WORK TO DO: Return each line in the data below that contains the string "kern".

(Data listing)

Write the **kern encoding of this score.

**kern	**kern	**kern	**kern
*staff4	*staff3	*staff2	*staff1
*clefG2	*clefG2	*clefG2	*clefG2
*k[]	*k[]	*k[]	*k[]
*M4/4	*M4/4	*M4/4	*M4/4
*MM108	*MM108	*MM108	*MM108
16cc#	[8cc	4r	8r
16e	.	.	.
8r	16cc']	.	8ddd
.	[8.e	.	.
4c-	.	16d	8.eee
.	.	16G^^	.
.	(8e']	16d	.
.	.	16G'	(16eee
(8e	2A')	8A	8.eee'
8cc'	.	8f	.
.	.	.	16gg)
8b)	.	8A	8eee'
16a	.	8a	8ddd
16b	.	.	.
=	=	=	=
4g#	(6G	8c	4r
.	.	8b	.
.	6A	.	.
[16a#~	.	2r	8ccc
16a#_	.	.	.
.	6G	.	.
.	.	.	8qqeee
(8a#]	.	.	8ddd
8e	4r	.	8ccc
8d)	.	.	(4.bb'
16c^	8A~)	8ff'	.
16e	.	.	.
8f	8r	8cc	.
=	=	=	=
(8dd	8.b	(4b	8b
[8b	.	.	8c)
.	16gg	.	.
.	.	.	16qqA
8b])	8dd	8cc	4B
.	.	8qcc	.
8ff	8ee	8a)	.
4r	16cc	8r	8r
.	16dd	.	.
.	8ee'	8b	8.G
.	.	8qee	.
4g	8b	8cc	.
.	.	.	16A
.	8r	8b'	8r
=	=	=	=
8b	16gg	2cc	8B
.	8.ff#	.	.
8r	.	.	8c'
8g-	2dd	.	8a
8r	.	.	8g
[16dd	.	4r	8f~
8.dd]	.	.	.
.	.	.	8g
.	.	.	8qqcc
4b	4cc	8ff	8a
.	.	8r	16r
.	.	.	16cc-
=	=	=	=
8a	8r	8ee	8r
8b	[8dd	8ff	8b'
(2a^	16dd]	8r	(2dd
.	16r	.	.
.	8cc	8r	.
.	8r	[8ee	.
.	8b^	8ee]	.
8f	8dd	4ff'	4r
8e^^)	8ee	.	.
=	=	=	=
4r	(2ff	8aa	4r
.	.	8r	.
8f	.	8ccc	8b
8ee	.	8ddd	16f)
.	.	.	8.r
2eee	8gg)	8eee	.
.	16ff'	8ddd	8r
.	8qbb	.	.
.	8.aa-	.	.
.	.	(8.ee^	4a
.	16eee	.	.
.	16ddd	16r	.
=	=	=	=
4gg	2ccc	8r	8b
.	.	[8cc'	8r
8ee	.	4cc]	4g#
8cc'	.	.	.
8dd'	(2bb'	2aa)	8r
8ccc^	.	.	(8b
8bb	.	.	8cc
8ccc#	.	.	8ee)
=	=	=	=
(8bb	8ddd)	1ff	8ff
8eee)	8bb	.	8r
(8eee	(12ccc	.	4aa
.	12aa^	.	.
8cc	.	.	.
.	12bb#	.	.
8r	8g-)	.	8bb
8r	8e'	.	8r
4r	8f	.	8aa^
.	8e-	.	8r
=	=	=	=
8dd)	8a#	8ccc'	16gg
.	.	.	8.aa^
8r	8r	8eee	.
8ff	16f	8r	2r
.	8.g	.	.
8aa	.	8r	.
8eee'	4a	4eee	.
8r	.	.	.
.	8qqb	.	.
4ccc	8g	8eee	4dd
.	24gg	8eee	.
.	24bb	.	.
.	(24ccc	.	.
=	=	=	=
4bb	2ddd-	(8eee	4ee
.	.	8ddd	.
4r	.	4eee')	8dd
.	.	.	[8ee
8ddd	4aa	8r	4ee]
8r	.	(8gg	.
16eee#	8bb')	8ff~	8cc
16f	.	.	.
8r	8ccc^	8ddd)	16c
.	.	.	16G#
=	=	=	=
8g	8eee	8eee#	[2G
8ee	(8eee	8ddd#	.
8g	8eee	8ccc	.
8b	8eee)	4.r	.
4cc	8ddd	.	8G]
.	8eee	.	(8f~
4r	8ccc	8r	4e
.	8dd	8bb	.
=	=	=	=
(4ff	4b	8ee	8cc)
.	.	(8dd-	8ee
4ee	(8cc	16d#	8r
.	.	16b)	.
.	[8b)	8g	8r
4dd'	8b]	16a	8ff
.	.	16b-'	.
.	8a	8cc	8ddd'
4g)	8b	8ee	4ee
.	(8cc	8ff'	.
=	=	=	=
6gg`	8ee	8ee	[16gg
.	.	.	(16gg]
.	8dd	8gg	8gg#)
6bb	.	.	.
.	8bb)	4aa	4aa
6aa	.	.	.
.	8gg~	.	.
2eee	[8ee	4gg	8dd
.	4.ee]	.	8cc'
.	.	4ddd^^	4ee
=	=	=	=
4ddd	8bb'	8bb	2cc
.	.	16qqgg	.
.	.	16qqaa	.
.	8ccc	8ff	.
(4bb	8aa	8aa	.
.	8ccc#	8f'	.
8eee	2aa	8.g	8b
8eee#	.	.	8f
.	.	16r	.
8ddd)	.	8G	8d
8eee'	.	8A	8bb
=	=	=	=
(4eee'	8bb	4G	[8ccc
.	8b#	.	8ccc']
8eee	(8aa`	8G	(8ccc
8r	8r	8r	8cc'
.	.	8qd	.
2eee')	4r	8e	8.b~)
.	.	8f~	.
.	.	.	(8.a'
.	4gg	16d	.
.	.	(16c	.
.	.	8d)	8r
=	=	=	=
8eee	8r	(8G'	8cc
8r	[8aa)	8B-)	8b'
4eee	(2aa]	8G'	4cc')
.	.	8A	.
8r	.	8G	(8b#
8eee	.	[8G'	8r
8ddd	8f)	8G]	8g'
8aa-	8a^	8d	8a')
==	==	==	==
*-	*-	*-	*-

RIGHT ANSWER:
Write the **kern encoding of this score.
**kern	**kern	**kern	**kern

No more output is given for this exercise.